Task statement —
Omit every picture while you reproduce the entries that follow word for word.

Material provided —
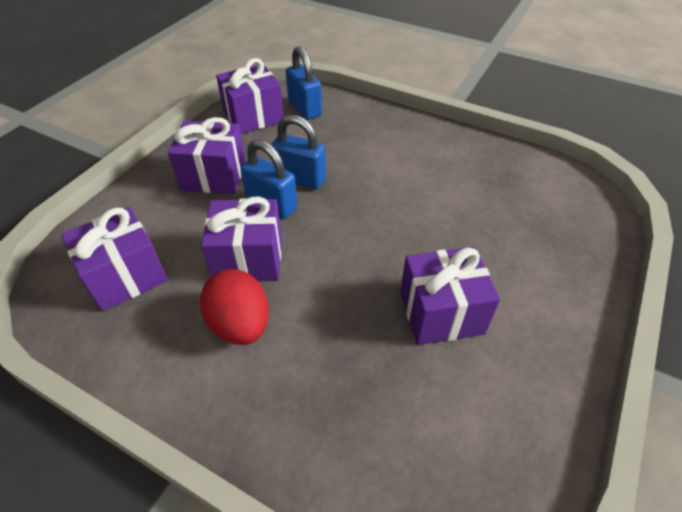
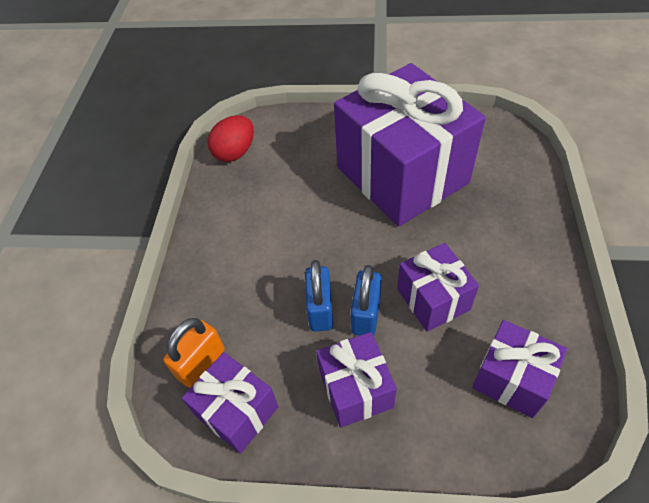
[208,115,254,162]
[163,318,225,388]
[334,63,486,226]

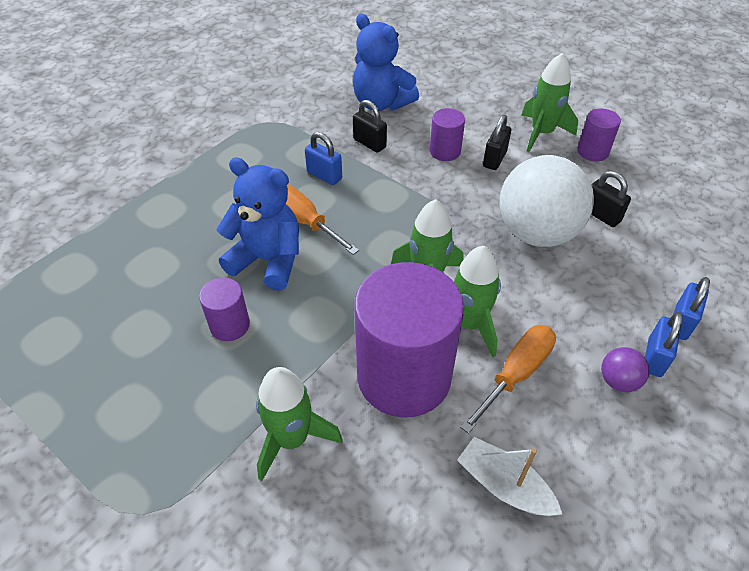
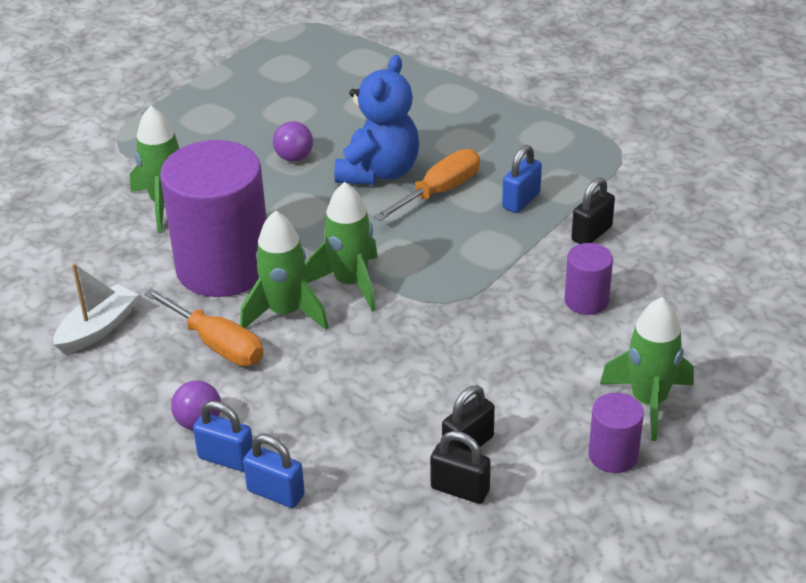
[353,14,419,111] (first image)
[499,155,594,247] (first image)
[430,431,491,504]
[273,121,313,162]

Written solution —
[208,115,254,162]
[163,318,225,388]
[334,63,486,226]

[353,14,419,111] (first image)
[499,155,594,247] (first image)
[430,431,491,504]
[273,121,313,162]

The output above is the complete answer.